DATA EXTRACTS>
════════════════════
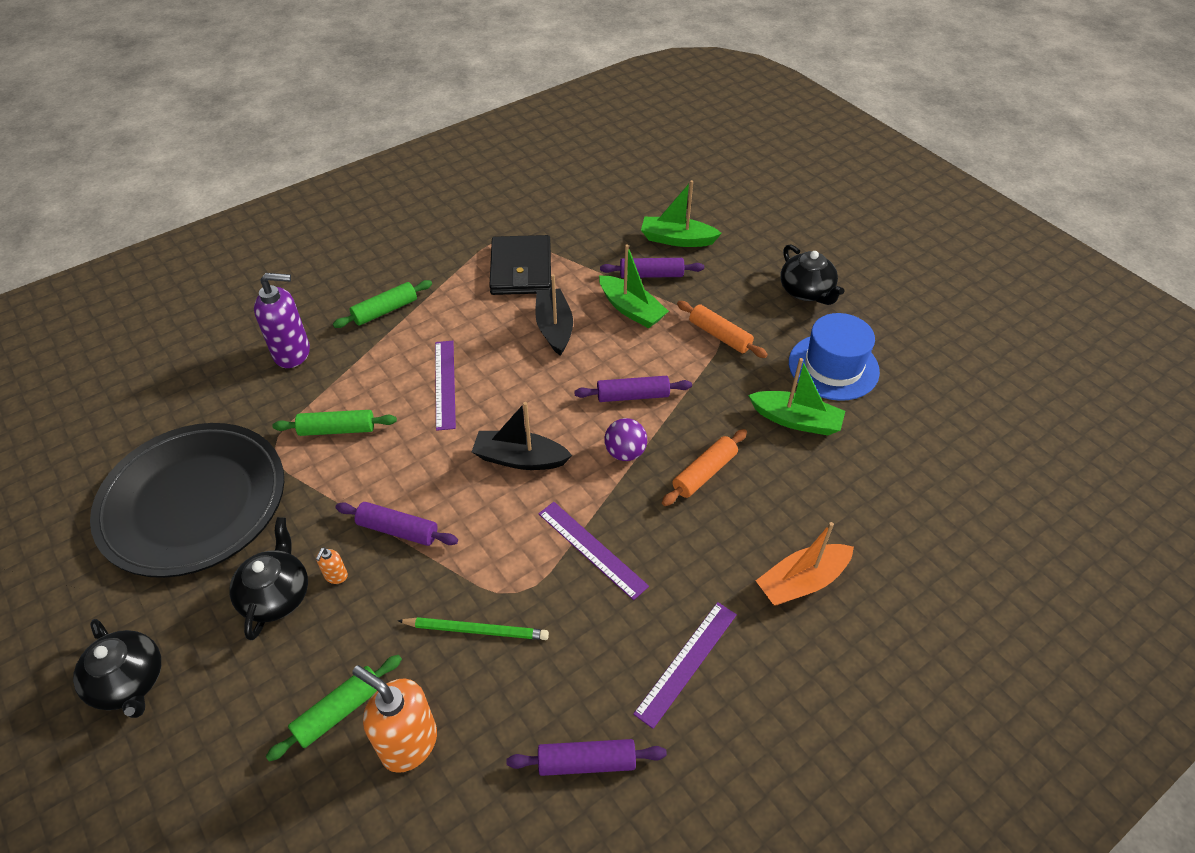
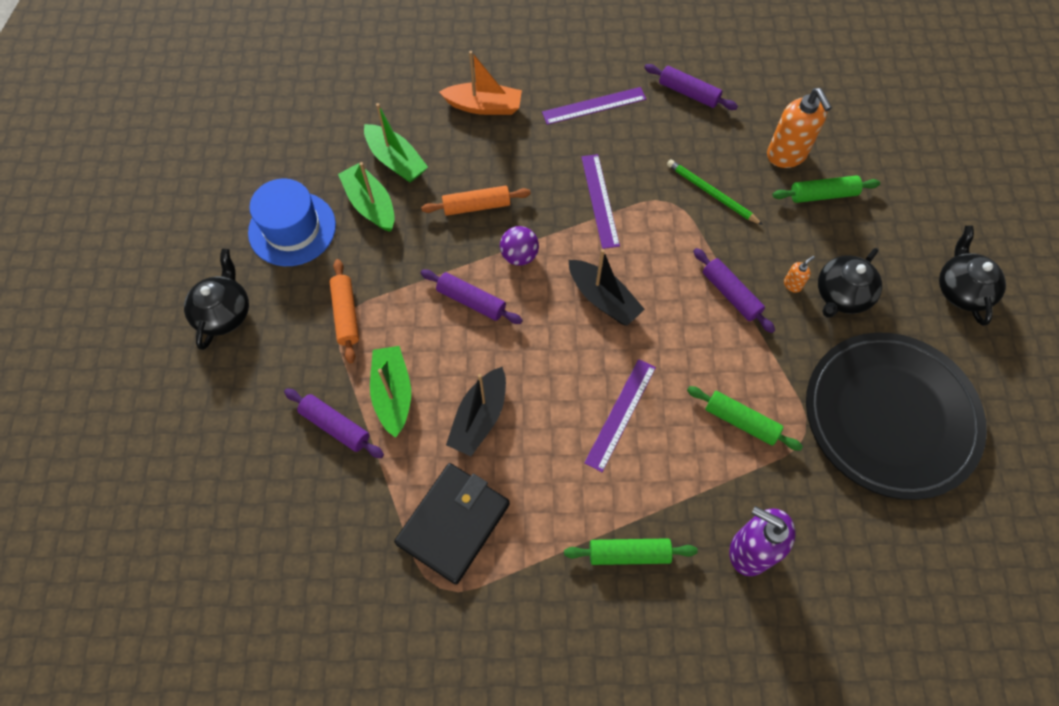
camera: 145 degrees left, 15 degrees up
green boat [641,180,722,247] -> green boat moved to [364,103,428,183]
════════════════════
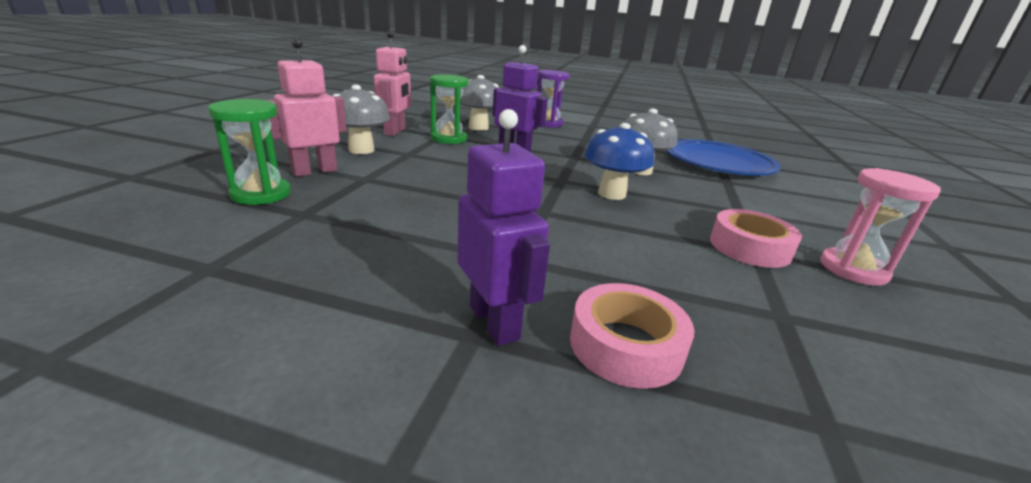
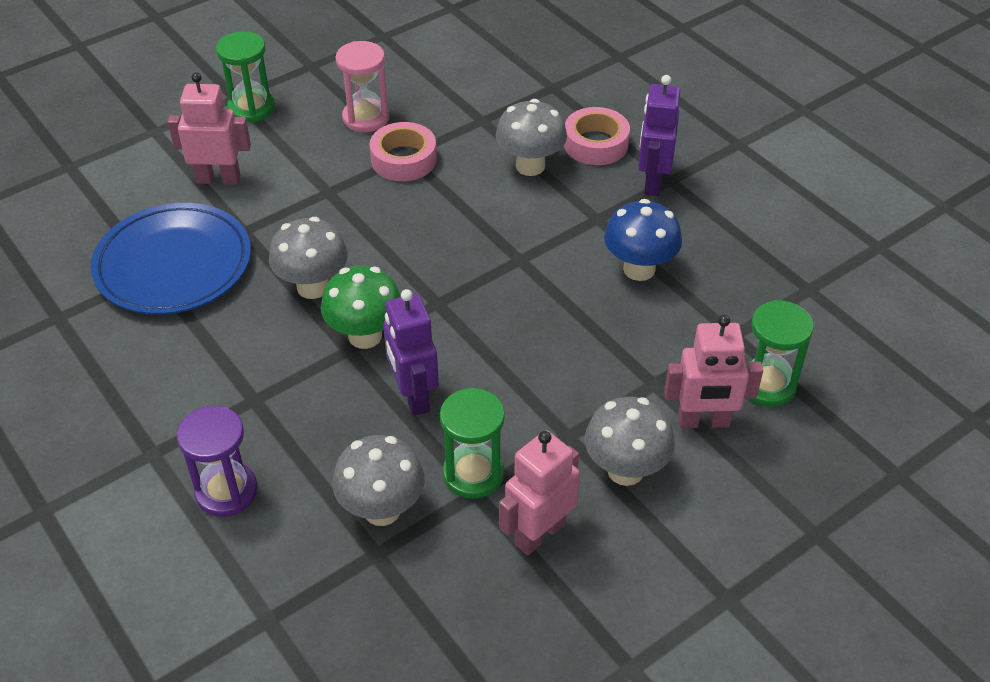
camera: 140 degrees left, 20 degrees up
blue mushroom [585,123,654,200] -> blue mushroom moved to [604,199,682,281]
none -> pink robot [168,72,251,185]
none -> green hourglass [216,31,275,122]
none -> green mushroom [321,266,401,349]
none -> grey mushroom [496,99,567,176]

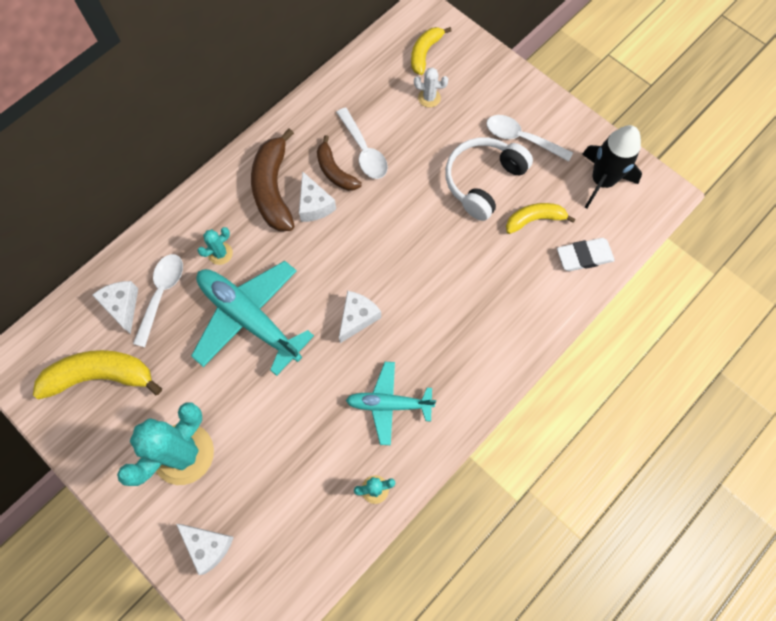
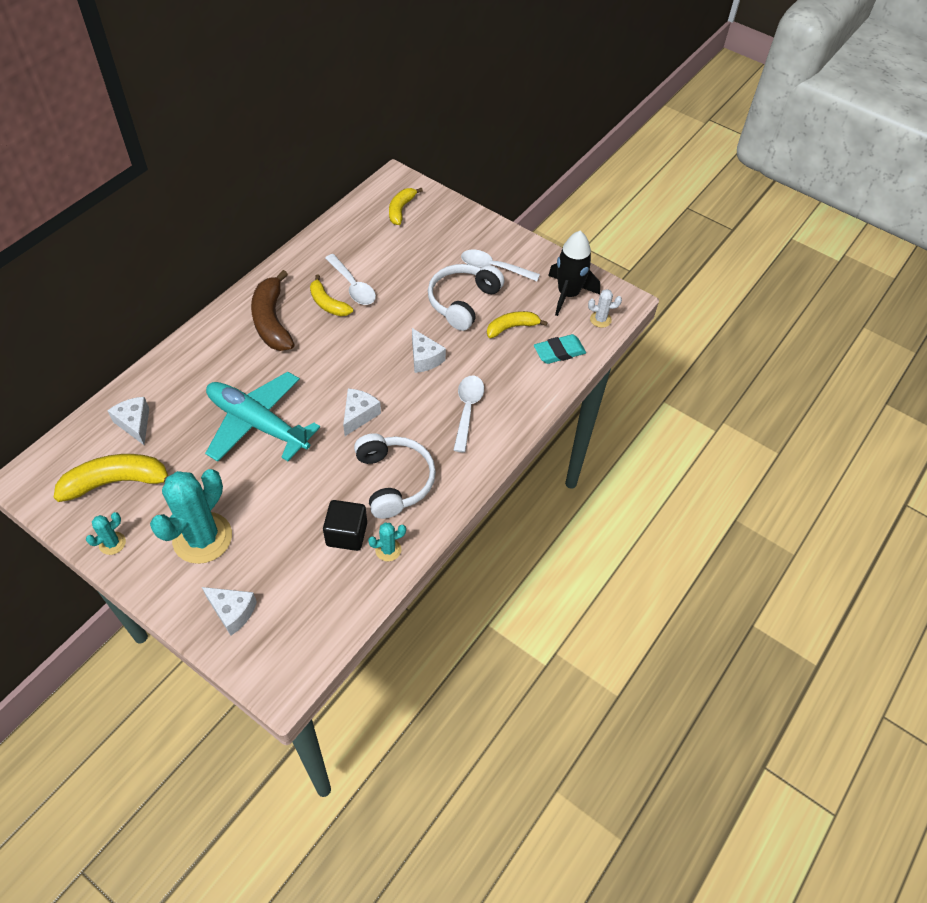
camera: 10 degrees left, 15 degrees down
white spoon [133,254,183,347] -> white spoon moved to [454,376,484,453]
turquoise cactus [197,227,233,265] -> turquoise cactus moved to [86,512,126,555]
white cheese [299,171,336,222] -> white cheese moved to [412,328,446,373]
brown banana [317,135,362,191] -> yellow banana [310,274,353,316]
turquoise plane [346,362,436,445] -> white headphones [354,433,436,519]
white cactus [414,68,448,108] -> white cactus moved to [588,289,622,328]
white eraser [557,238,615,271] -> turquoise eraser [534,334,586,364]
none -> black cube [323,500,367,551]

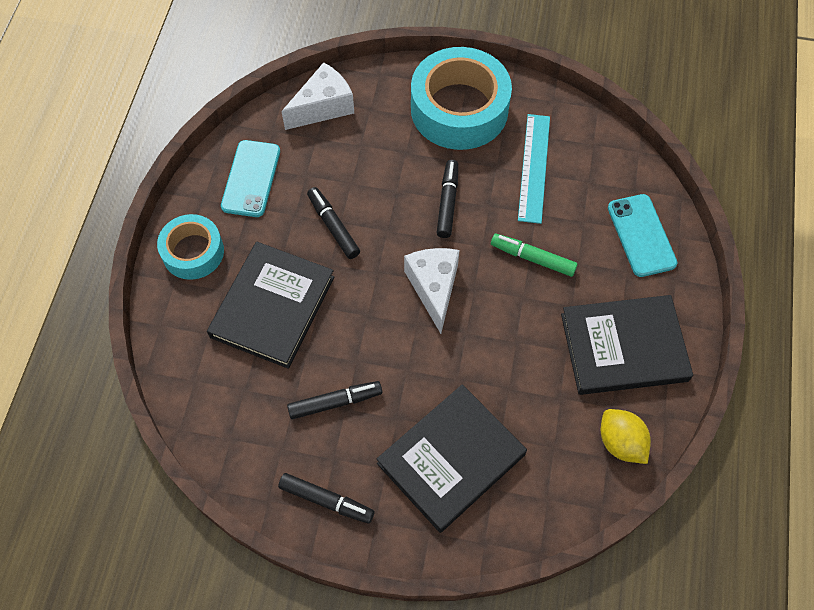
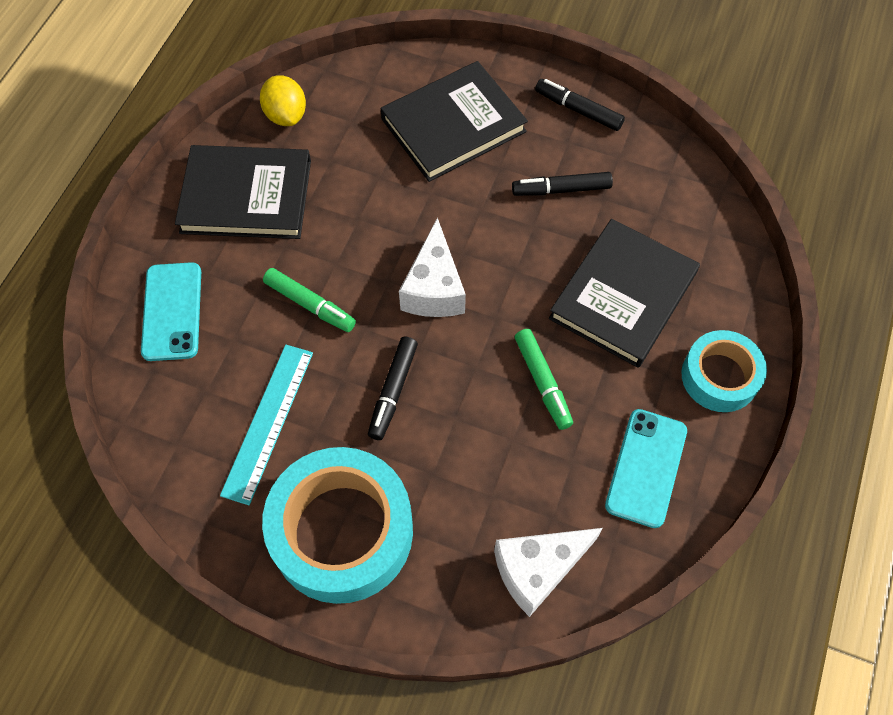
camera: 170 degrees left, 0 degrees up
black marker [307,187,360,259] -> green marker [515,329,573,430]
════════════════════
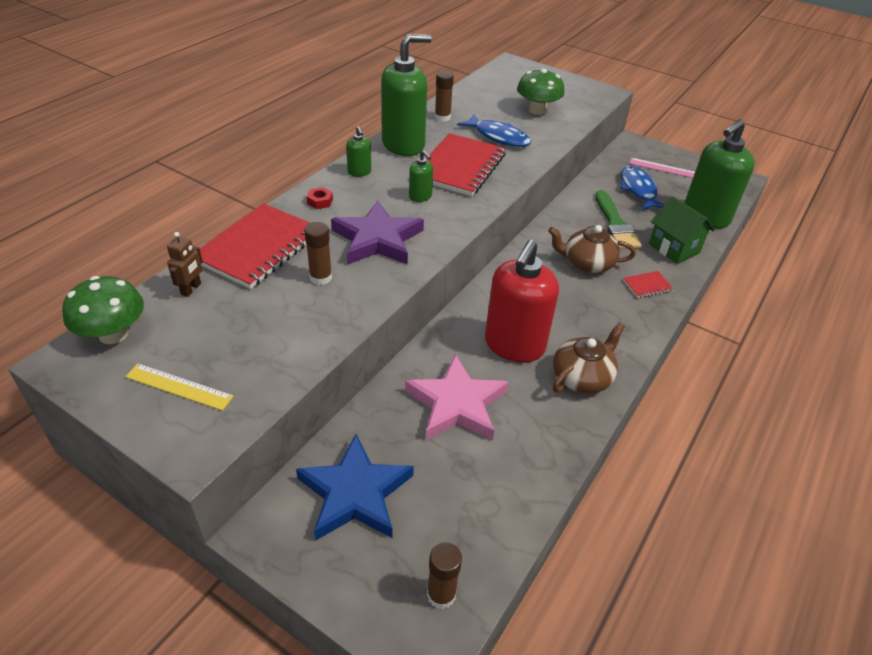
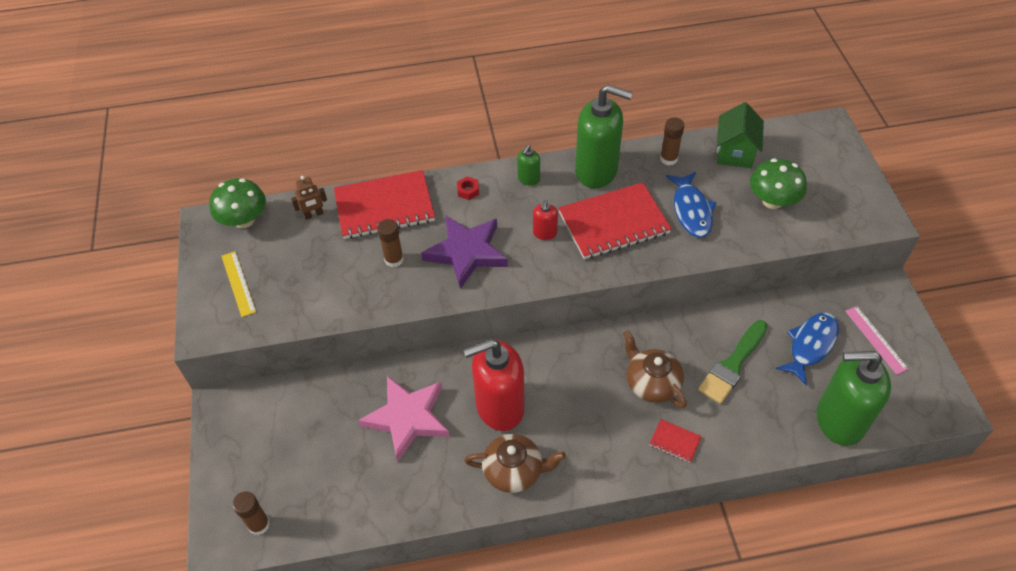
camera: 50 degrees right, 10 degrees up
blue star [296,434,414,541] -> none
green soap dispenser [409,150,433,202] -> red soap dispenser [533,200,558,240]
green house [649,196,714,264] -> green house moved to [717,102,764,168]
════════════════════
WRITTEN TASK> Above, find the line holding "none -> green mushroom [321,266,401,349]" and the line holding "turquoise cactus [197,227,233,265]". Print exactly those two lines and every line between them, but no pictures.

EXPECTED ANSWER>
none -> green mushroom [321,266,401,349]
none -> grey mushroom [496,99,567,176]

camera: 10 degrees left, 15 degrees down
white spoon [133,254,183,347] -> white spoon moved to [454,376,484,453]
turquoise cactus [197,227,233,265] -> turquoise cactus moved to [86,512,126,555]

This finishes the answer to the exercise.